WORK INSTRUCTIONS:
The expected response is the complete listing below, restated exactly, with its pictures omitted.

Segment Start: DATASET EXCERPT

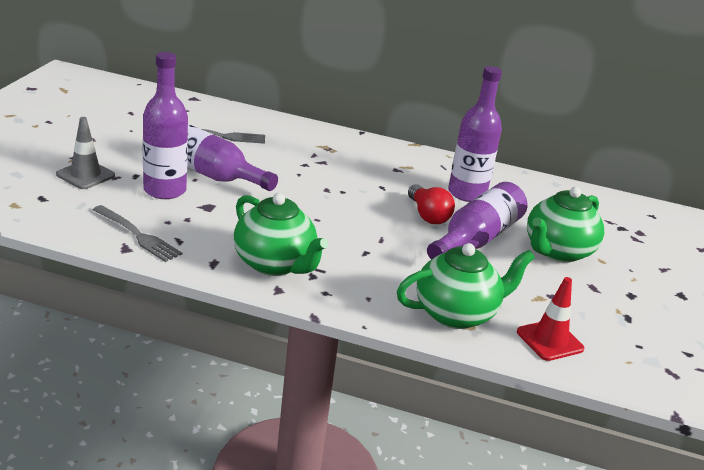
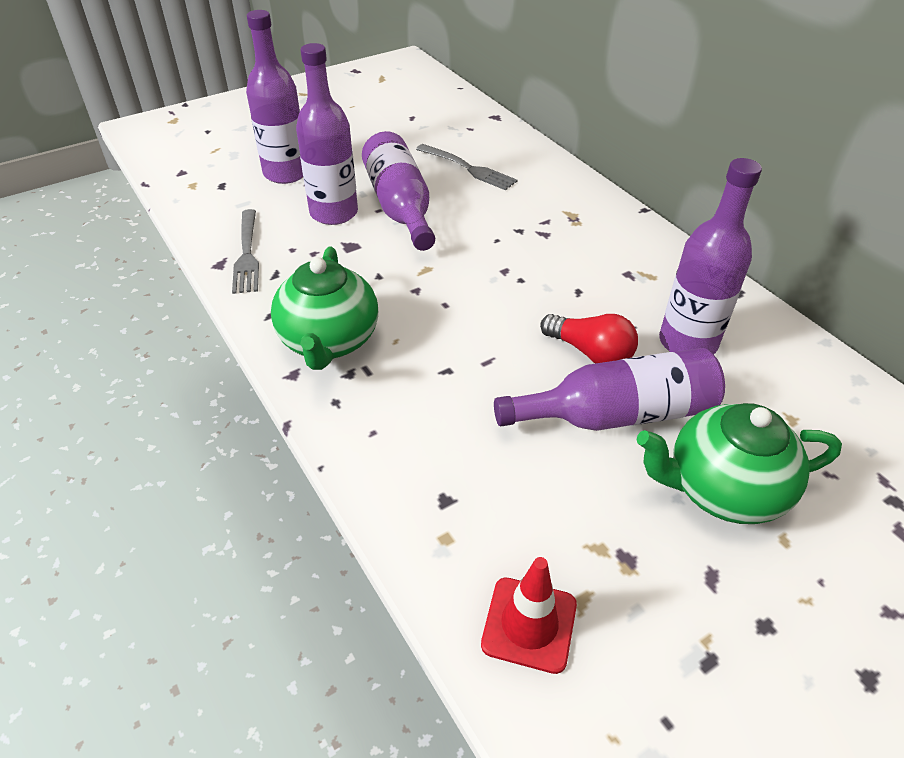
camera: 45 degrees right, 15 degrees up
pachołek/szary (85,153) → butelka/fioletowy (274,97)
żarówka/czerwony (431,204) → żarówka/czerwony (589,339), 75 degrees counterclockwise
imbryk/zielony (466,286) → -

Segment End: DATASET EXCERPT

ANSWER BOX:
camera: 45 degrees right, 15 degrees up
pachołek/szary (85,153) → butelka/fioletowy (274,97)
żarówka/czerwony (431,204) → żarówka/czerwony (589,339), 75 degrees counterclockwise
imbryk/zielony (466,286) → -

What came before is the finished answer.